INPUT FOR THIS TASK

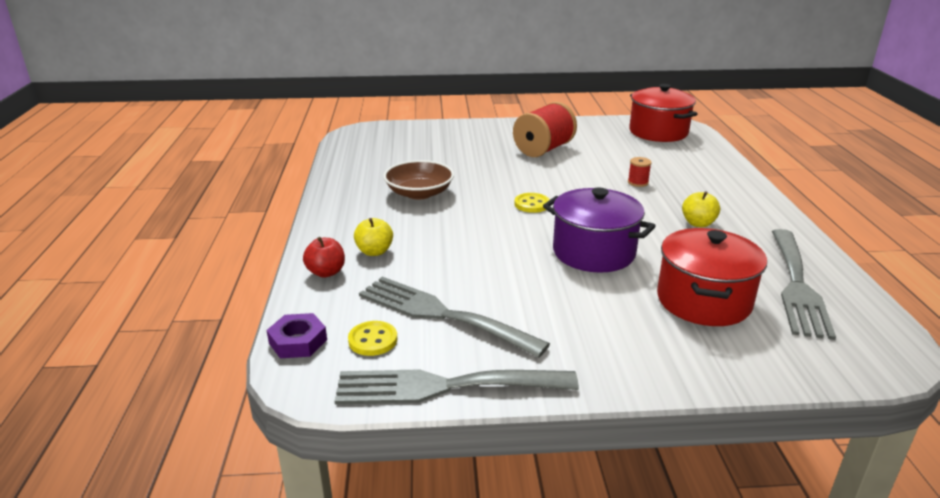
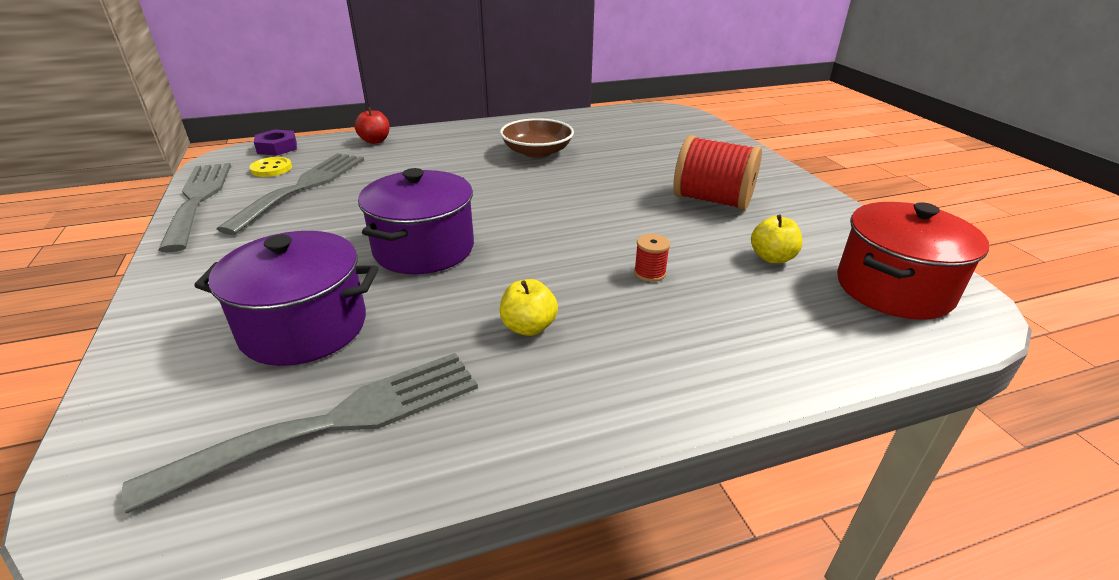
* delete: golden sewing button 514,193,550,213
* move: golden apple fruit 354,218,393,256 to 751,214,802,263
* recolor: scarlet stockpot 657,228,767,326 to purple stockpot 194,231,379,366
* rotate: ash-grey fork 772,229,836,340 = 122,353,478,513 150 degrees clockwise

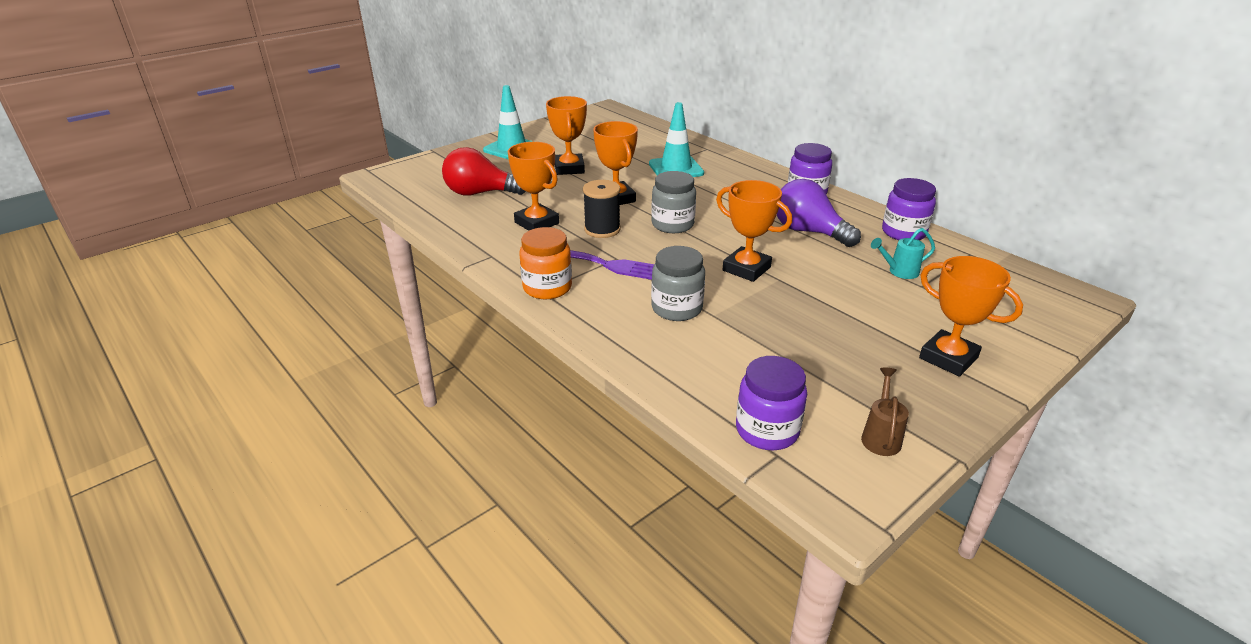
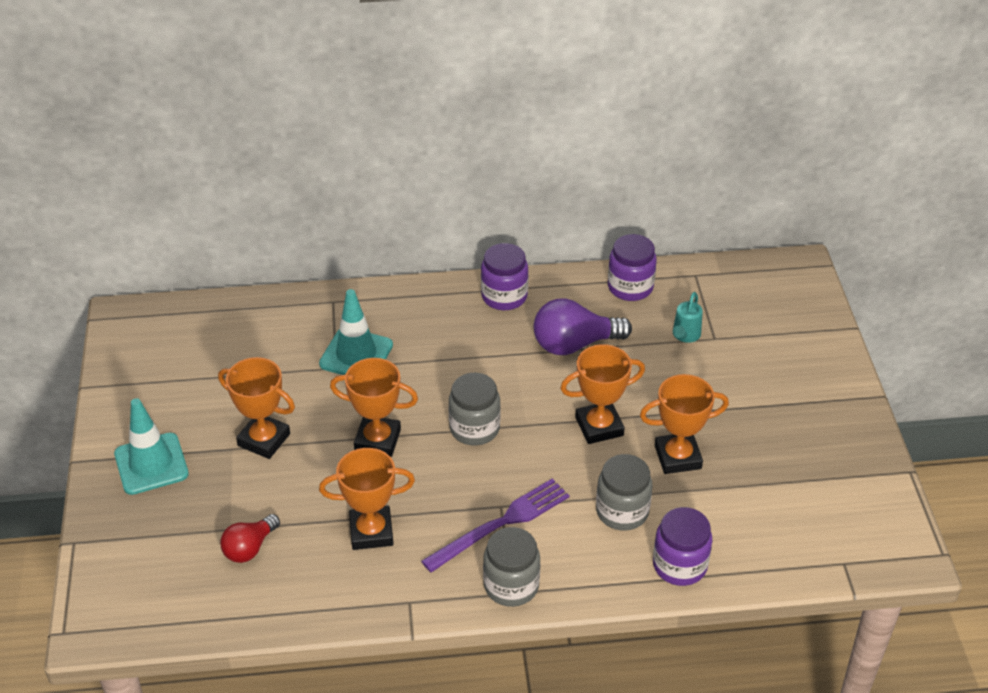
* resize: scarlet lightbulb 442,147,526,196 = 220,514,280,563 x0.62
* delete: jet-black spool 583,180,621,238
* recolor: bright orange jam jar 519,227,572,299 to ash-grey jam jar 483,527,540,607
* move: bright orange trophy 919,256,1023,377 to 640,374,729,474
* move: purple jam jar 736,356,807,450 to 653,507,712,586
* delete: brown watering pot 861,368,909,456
---
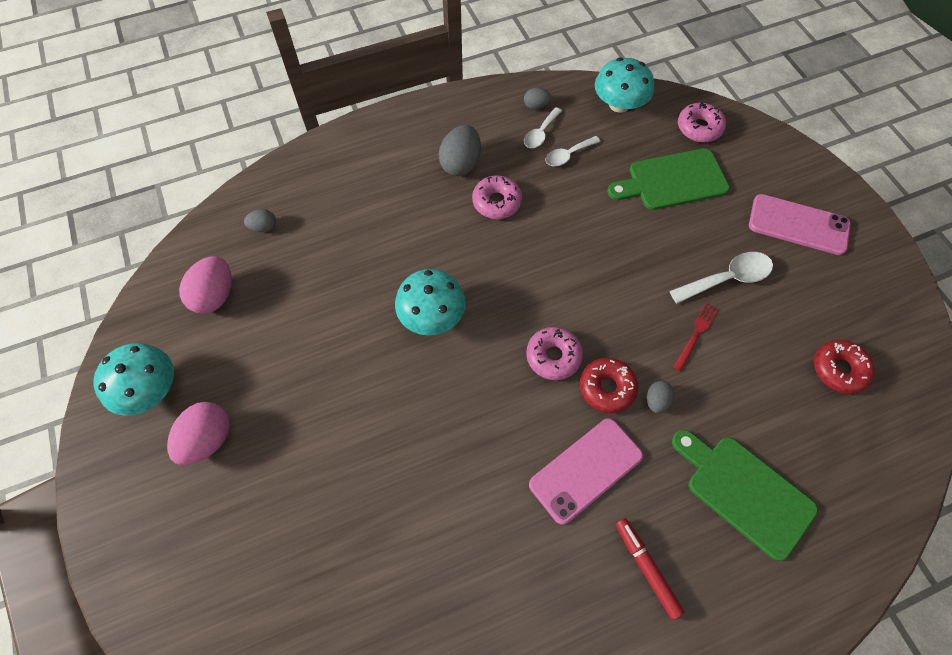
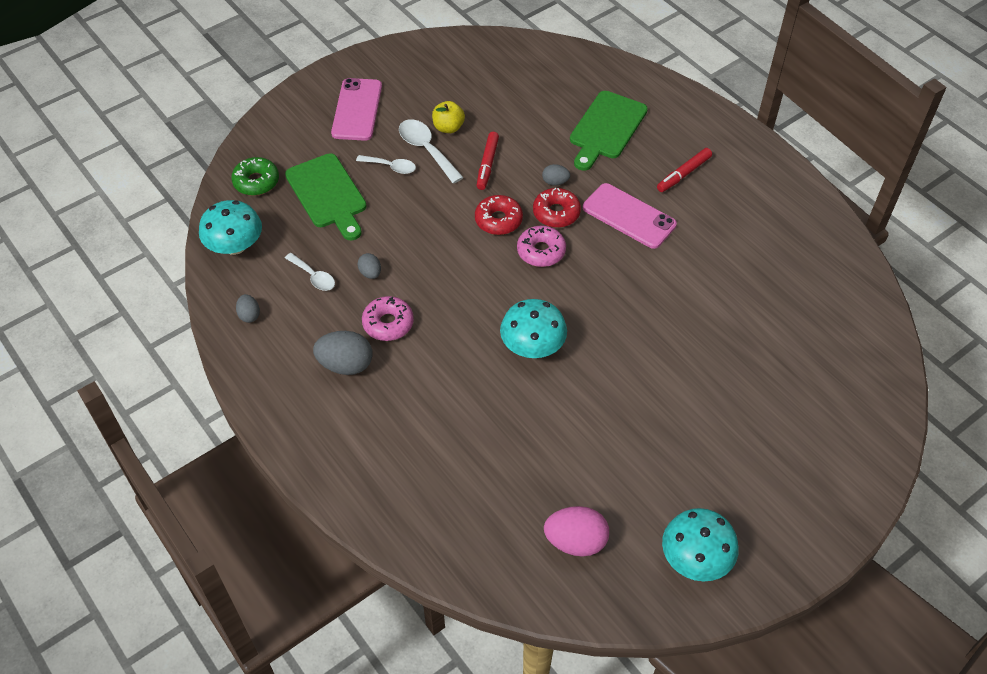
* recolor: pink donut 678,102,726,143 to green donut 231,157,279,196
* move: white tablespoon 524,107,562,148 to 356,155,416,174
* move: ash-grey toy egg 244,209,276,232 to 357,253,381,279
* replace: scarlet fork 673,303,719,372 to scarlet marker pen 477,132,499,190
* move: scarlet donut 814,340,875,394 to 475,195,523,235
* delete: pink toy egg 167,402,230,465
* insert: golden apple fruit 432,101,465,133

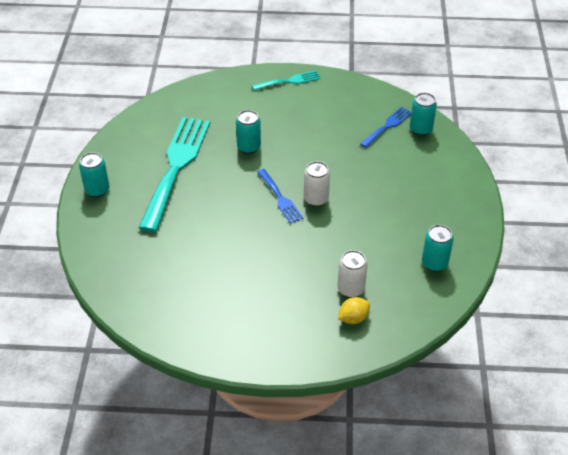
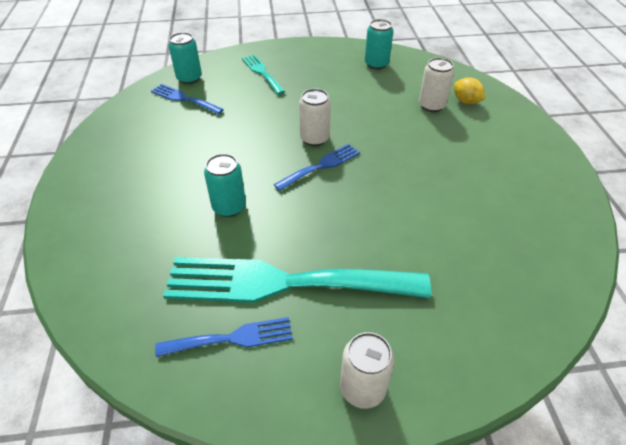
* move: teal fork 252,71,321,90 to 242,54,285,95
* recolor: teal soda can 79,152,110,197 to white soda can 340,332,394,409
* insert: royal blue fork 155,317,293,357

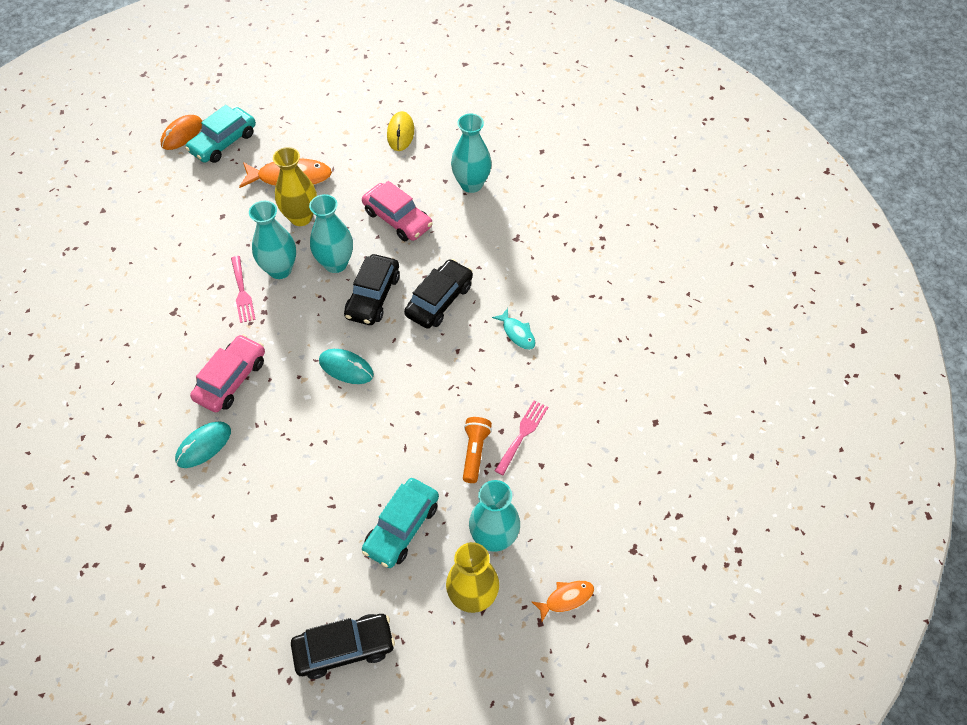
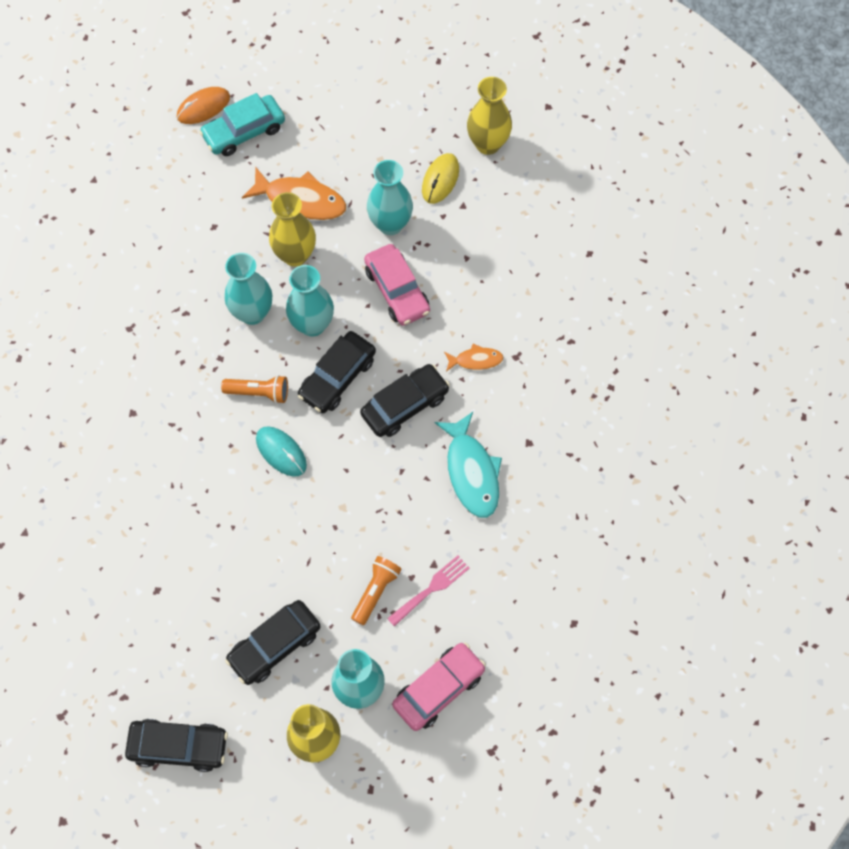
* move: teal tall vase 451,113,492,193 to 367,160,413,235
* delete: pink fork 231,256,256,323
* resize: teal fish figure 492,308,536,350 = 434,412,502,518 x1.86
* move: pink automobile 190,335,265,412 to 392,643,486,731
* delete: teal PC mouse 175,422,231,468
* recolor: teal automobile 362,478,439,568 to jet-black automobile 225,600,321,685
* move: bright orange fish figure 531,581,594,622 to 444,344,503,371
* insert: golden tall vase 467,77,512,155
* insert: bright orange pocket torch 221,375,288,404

TASK STATEMENT
From the records above, quote only the lines running from the line with "354,218,393,256 to 751,214,802,263" to the line with "purple stockpot 194,231,379,366", both lines included.

RESPONSE FOR THIS EXERCISE
* move: golden apple fruit 354,218,393,256 to 751,214,802,263
* recolor: scarlet stockpot 657,228,767,326 to purple stockpot 194,231,379,366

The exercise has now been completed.